What you are asked to do: Among the lines below, restate word for word only those from the line with "turquoise key: 2 -> 3" through the line with "brown book: 6 -> 5", with both end lines kept.

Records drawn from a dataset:
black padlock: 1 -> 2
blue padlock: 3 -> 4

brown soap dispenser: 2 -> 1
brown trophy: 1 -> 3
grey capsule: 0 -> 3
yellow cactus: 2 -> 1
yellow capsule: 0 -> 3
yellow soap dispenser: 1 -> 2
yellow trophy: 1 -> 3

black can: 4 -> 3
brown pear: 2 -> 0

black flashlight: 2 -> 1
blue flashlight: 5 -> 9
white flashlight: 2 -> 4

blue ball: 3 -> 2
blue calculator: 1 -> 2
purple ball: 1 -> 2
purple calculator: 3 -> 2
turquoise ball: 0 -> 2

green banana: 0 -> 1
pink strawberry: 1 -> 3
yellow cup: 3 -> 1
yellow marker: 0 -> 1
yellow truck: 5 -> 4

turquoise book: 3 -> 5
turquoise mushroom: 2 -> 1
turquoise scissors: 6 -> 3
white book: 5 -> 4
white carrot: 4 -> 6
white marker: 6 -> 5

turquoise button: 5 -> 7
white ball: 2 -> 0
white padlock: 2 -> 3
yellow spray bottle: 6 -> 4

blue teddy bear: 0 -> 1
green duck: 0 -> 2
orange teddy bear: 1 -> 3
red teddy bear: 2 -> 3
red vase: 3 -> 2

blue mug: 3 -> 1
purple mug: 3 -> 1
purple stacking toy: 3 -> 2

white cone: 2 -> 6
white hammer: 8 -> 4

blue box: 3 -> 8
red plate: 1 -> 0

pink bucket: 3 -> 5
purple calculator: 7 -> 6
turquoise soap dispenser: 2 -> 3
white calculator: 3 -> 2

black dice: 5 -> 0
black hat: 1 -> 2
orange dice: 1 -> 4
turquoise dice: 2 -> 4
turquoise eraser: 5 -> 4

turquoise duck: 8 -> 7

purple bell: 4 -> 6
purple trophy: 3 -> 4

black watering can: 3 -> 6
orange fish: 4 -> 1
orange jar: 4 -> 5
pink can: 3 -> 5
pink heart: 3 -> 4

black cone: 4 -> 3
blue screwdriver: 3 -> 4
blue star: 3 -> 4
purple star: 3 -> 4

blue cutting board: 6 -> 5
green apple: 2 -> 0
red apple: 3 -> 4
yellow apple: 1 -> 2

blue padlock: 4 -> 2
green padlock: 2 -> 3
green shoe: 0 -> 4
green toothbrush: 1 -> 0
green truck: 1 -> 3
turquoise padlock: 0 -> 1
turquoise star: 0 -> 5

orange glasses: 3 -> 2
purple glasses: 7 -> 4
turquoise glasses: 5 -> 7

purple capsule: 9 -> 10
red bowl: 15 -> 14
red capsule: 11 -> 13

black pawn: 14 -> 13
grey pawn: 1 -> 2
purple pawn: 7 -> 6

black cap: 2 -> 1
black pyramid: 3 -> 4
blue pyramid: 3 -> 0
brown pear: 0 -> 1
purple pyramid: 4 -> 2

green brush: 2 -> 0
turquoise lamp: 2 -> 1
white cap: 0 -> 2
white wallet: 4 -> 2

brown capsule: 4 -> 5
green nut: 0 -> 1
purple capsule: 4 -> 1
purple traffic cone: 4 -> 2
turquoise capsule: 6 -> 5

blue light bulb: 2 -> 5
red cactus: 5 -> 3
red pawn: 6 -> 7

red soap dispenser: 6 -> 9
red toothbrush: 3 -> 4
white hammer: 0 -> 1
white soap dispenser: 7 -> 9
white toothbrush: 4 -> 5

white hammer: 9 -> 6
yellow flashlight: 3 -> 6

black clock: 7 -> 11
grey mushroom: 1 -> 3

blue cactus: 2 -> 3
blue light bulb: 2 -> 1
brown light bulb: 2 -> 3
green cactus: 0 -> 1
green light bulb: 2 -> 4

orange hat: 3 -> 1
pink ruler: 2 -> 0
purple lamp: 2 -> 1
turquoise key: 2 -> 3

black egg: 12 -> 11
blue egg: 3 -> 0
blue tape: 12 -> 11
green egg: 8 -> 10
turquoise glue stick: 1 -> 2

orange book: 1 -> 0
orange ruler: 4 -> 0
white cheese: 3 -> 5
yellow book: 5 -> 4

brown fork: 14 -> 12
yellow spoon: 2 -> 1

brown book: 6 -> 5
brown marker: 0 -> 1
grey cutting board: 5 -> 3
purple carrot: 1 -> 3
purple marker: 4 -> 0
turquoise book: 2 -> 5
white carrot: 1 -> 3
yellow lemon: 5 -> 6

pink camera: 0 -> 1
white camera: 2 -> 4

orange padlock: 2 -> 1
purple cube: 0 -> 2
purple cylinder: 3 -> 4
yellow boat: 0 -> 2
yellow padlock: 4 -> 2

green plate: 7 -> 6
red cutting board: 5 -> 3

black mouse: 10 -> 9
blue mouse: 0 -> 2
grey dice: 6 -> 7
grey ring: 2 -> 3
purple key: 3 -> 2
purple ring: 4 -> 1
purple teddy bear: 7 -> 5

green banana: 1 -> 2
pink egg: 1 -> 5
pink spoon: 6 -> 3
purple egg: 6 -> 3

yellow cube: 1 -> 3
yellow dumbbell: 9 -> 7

Task answer:
turquoise key: 2 -> 3

black egg: 12 -> 11
blue egg: 3 -> 0
blue tape: 12 -> 11
green egg: 8 -> 10
turquoise glue stick: 1 -> 2

orange book: 1 -> 0
orange ruler: 4 -> 0
white cheese: 3 -> 5
yellow book: 5 -> 4

brown fork: 14 -> 12
yellow spoon: 2 -> 1

brown book: 6 -> 5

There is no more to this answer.